EXERCISE PROMPT
From the data below, return only the lines from the one with "D103: LED orange" through the one with "J103 pin 1: W4 -> 5V", exact and inclusive, with pictures left out.
----- DATA RECORDS -----
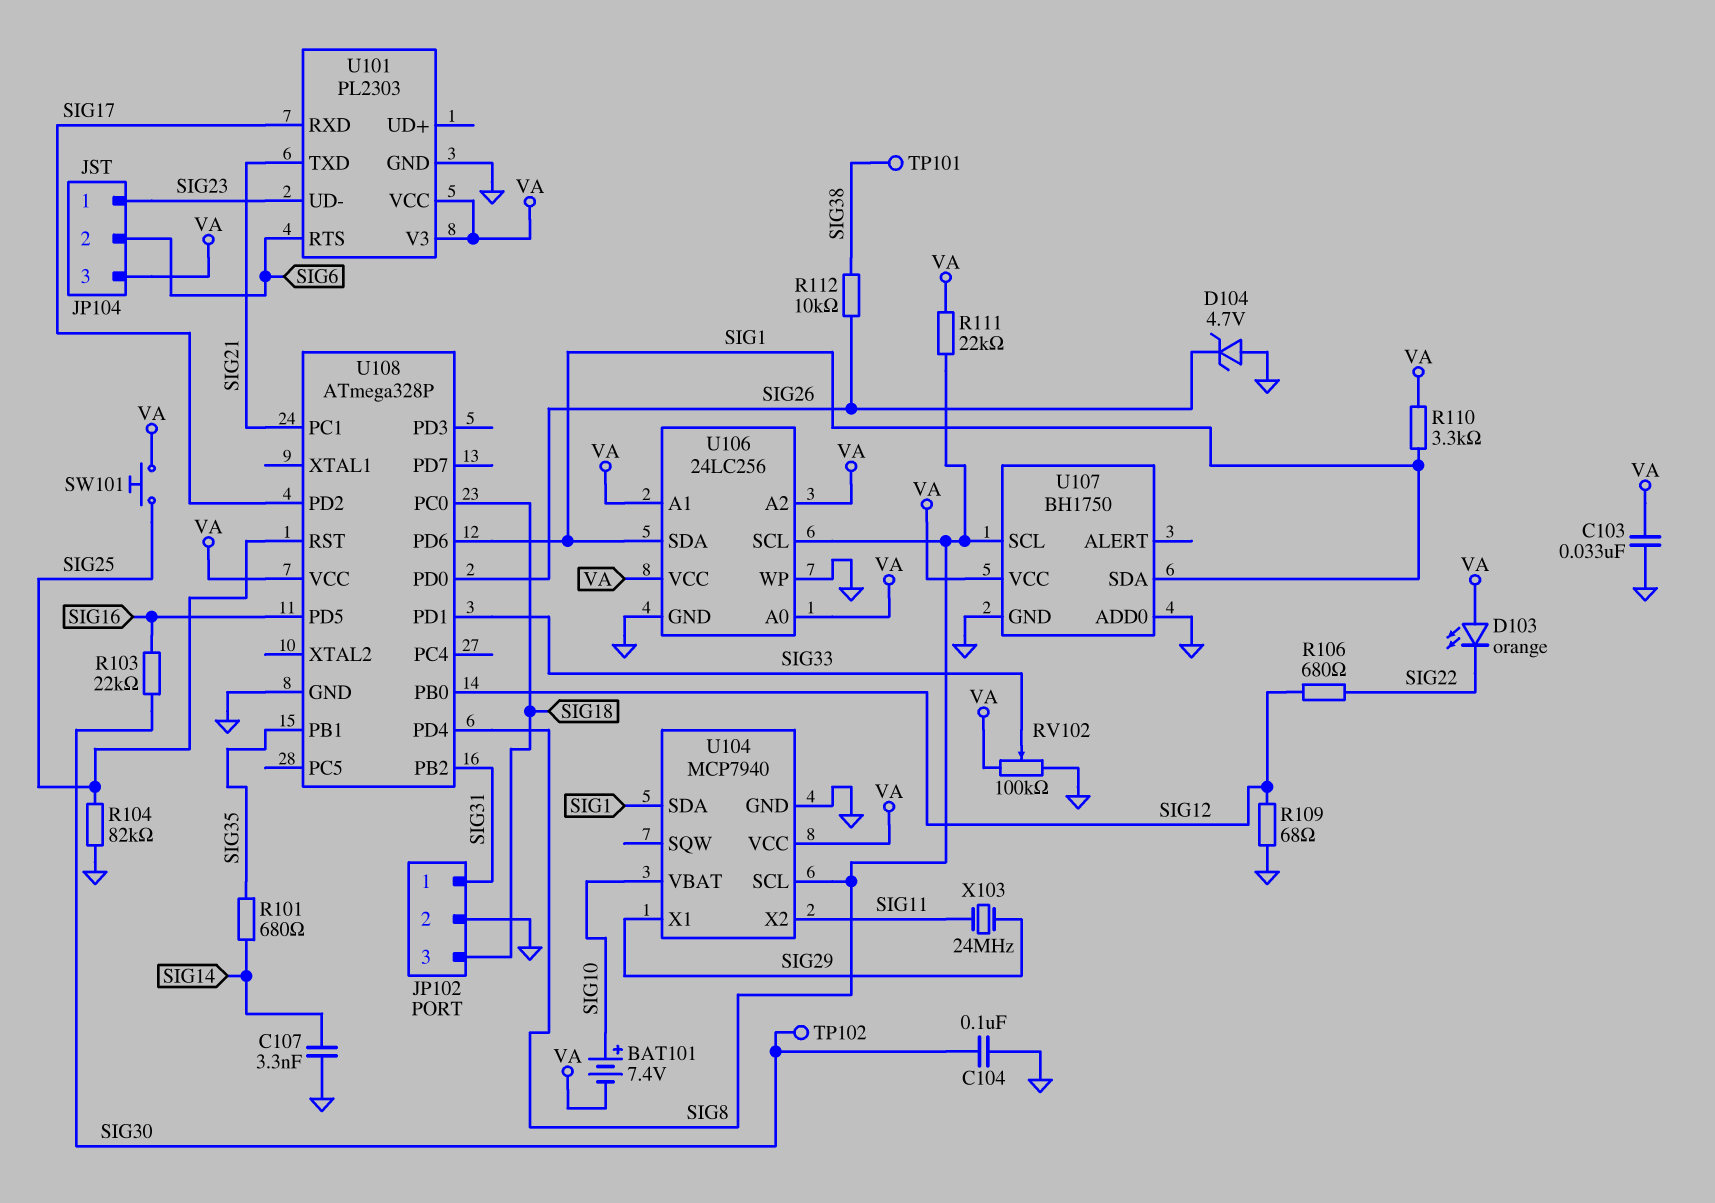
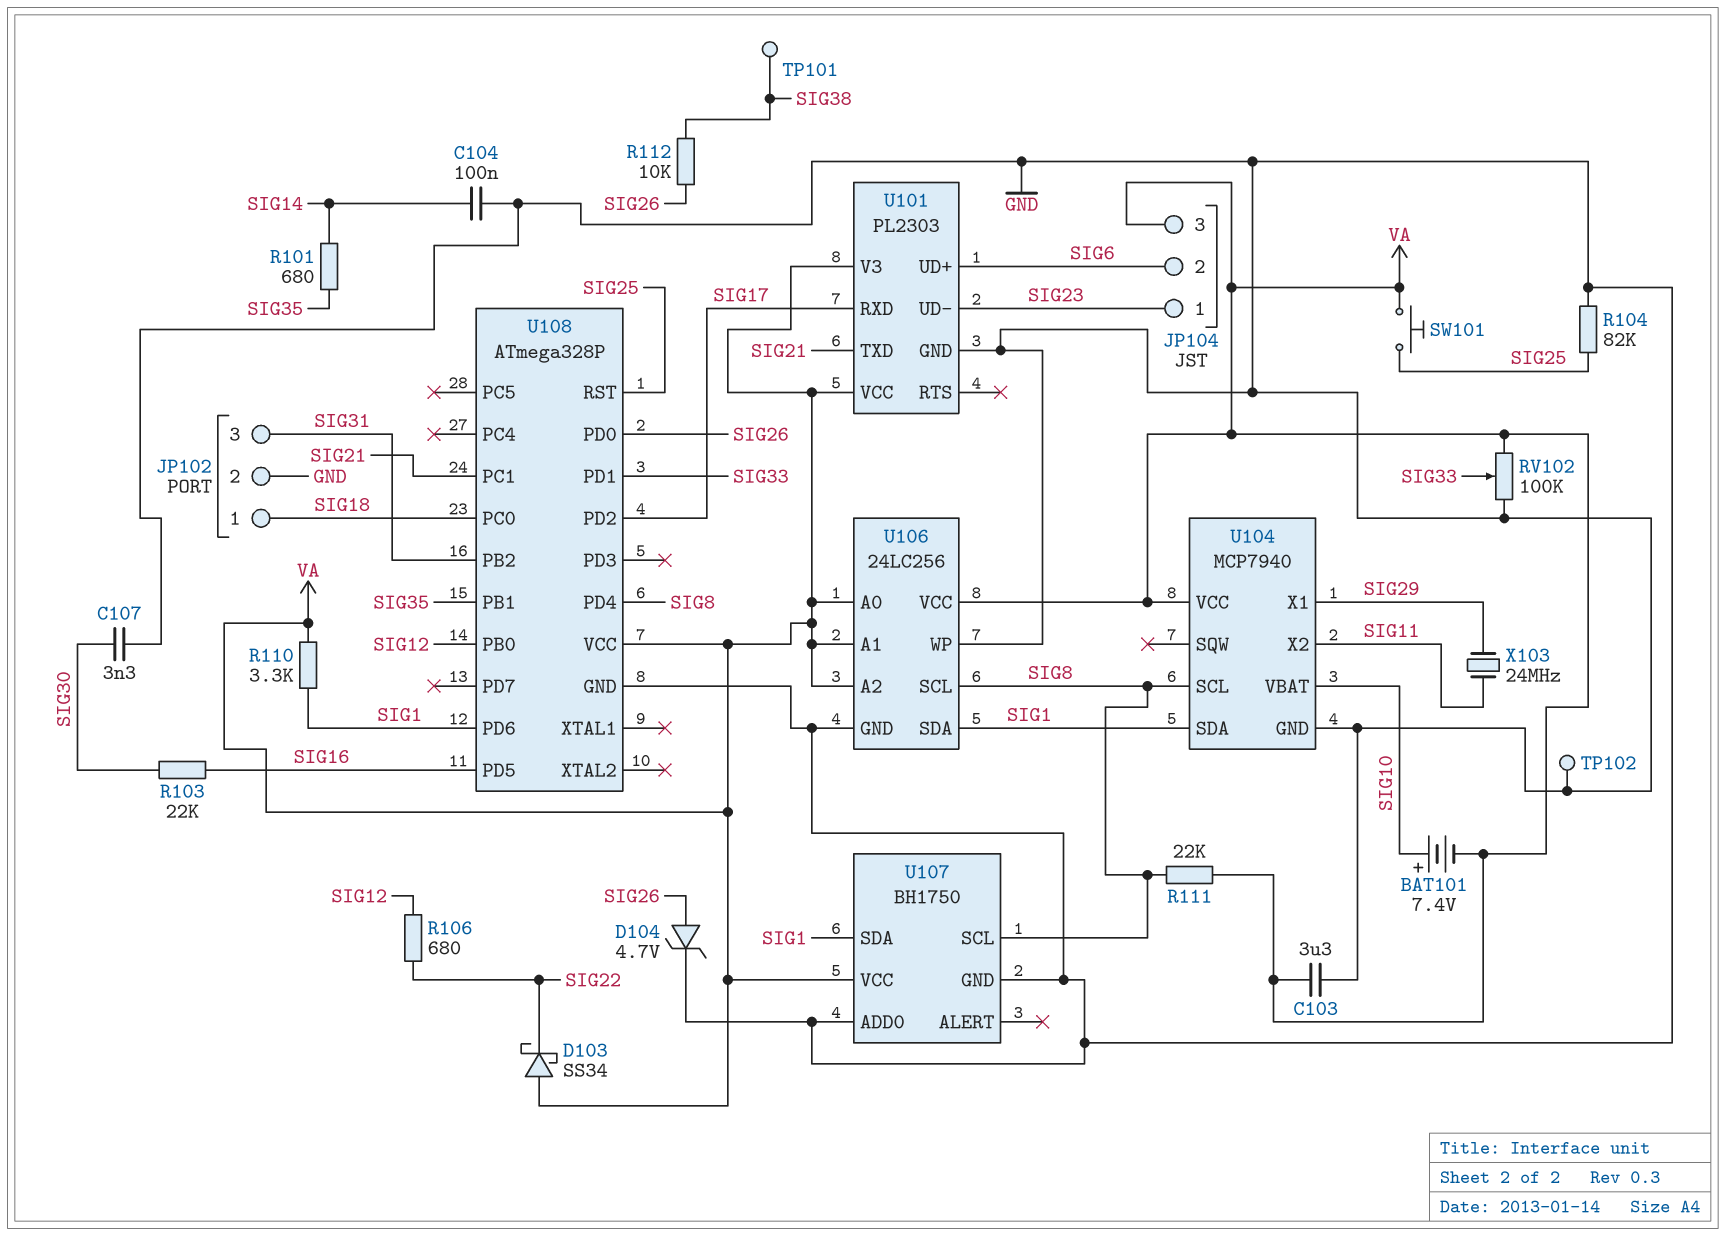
C103: 33nF (GND, VA) -> 3.3uF (GND, VA)
C104: 100nF (GND, SIG30) -> 100nF (GND, SIG14)
C107: 3.3nF (GND, SIG14) -> 3.3nF (GND, SIG30)
D103: LED orange (A VA, K SIG22) -> schottky SS34 (A VA, K SIG22)
D104: zener 4.7V (A GND, K SIG26) -> zener 4.7V (A SIG26, K GND)
JP102 pin 1: SIG31 -> SIG18
JP102 pin 3: SIG18 -> SIG31
R109: 68 (GND, SIG12) -> none
TP102: test point (SIG30) -> test point (GND)
U101 pin RTS: SIG6 -> none
U101 pin UD+: none -> SIG6

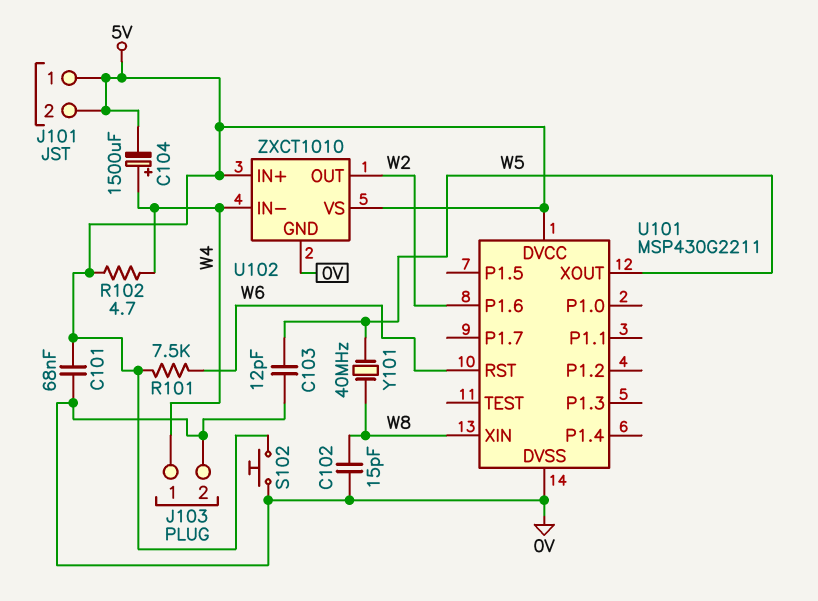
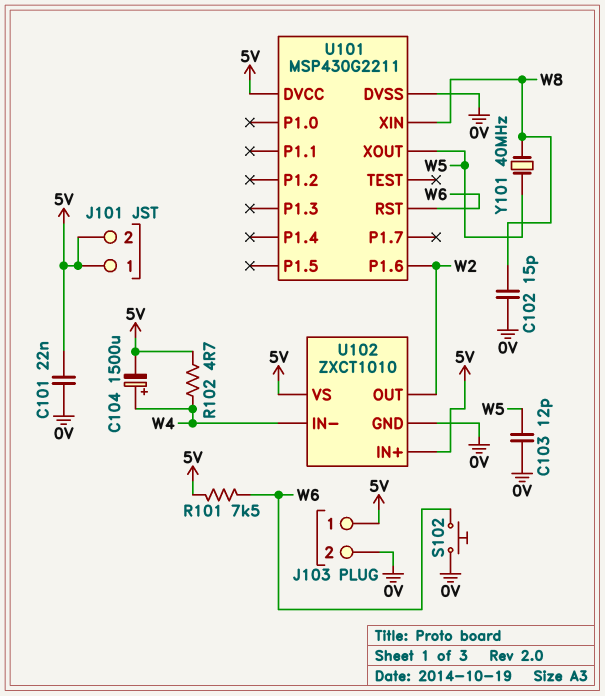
C101: 68nF (0V, 5V) -> 22nF (0V, 5V)
J103 pin 1: W4 -> 5V
S102: button (0V, 5V) -> button (0V, W6)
-----
EXERCISE SOLUTION
D103: LED orange (A VA, K SIG22) -> schottky SS34 (A VA, K SIG22)
D104: zener 4.7V (A GND, K SIG26) -> zener 4.7V (A SIG26, K GND)
JP102 pin 1: SIG31 -> SIG18
JP102 pin 3: SIG18 -> SIG31
R109: 68 (GND, SIG12) -> none
TP102: test point (SIG30) -> test point (GND)
U101 pin RTS: SIG6 -> none
U101 pin UD+: none -> SIG6

C101: 68nF (0V, 5V) -> 22nF (0V, 5V)
J103 pin 1: W4 -> 5V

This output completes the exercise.